ASSIGNED TASK:
Report how many lines in the following entries contain "turned". Nothing else should be given.

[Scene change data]
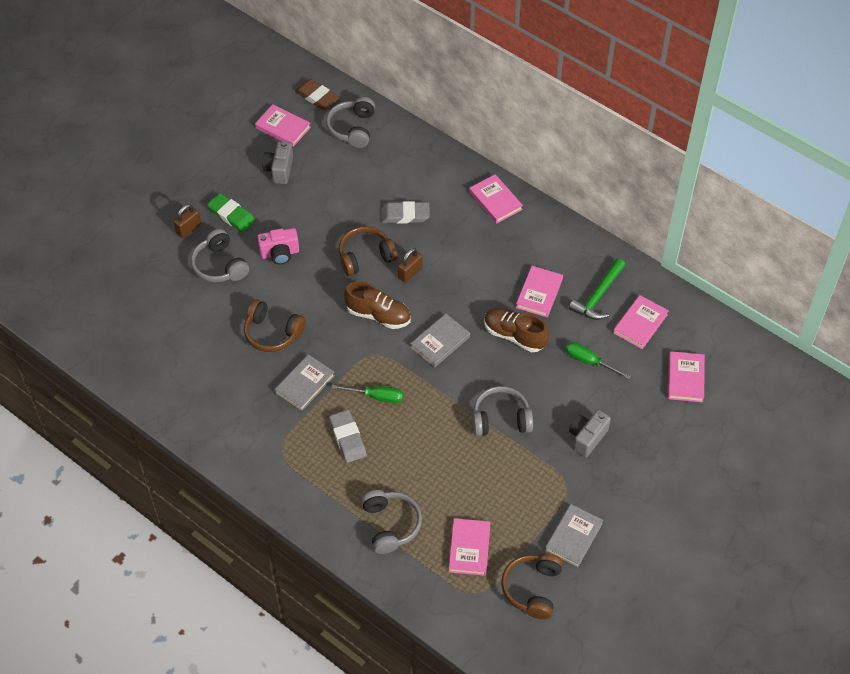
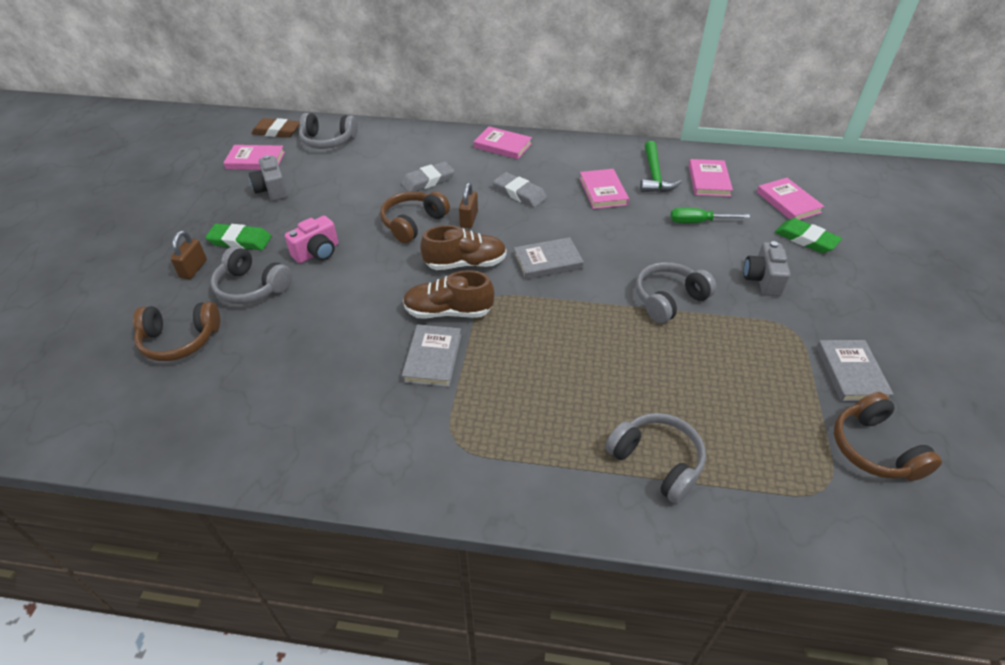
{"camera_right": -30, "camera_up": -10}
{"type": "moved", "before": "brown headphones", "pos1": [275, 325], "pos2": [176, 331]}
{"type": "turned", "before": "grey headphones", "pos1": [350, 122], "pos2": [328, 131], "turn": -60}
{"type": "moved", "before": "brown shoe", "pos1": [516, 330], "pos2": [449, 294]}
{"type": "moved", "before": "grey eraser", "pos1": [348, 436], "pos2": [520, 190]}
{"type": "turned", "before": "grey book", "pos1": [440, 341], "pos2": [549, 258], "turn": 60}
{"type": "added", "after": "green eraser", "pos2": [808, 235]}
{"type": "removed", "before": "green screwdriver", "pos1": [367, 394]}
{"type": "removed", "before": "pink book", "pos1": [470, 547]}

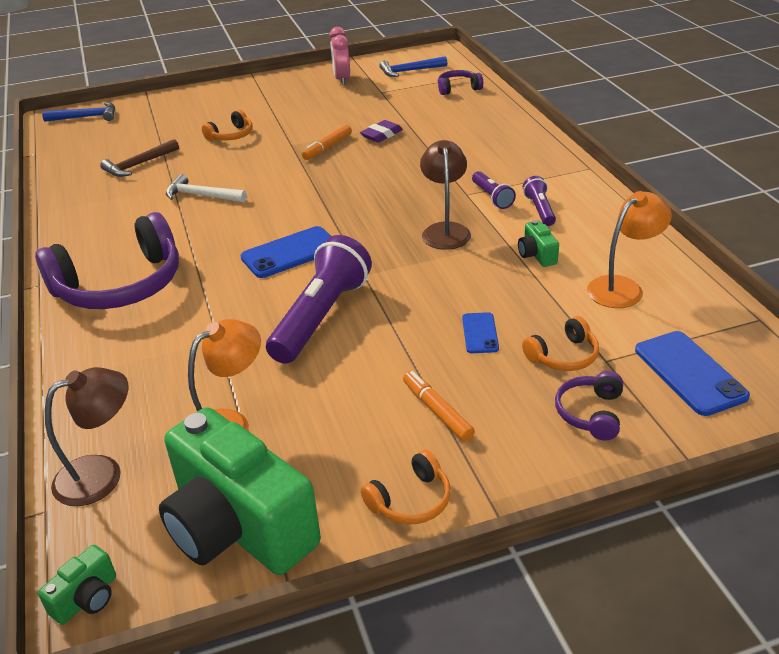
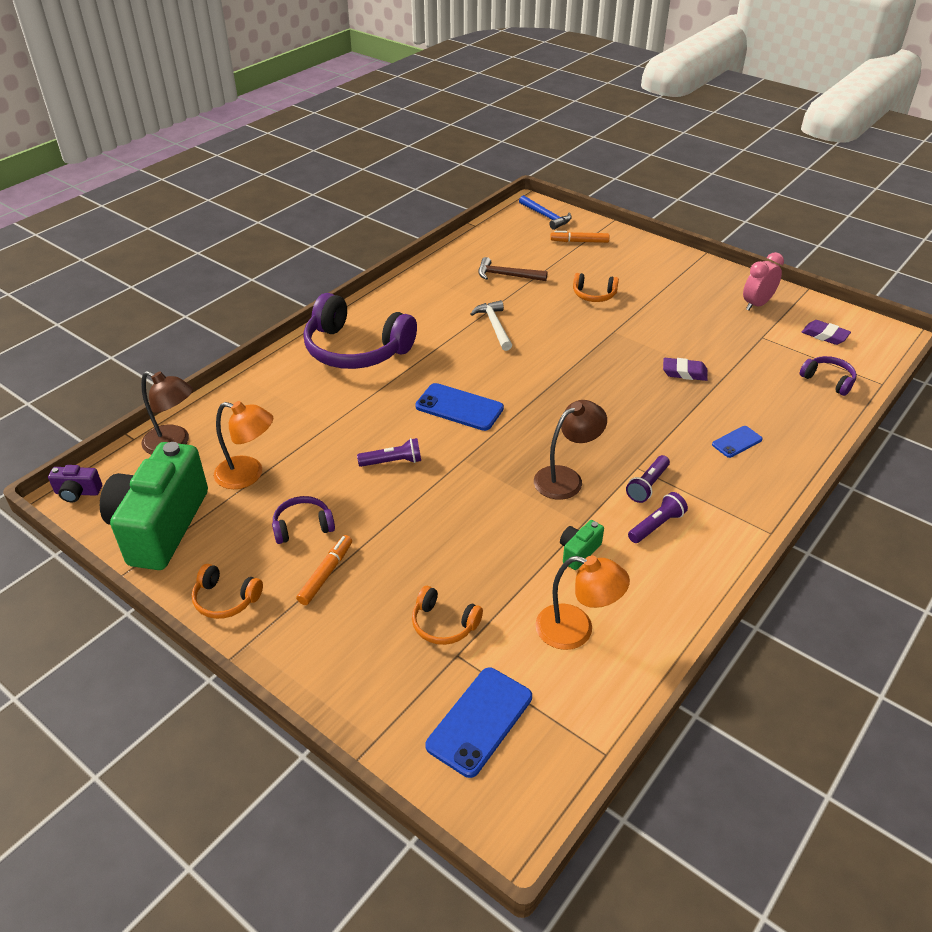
{"camera_right": 55, "camera_up": 5}
{"type": "recoloured", "before": "green camera", "after": "purple camera", "pos1": [77, 585], "pos2": [75, 484]}
{"type": "moved", "before": "purple headphones", "pos1": [589, 406], "pos2": [303, 520]}
{"type": "resized", "before": "purple flashlight", "pos1": [319, 299], "pos2": [389, 452], "scale": 0.49}
{"type": "moved", "before": "orange marker", "pos1": [327, 142], "pos2": [579, 237]}
{"type": "moved", "before": "blue phone", "pos1": [480, 332], "pos2": [737, 442]}
{"type": "replaced", "before": "blue hammer", "after": "purple eraser", "pos1": [413, 66], "pos2": [826, 332]}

TASK RESULT:
2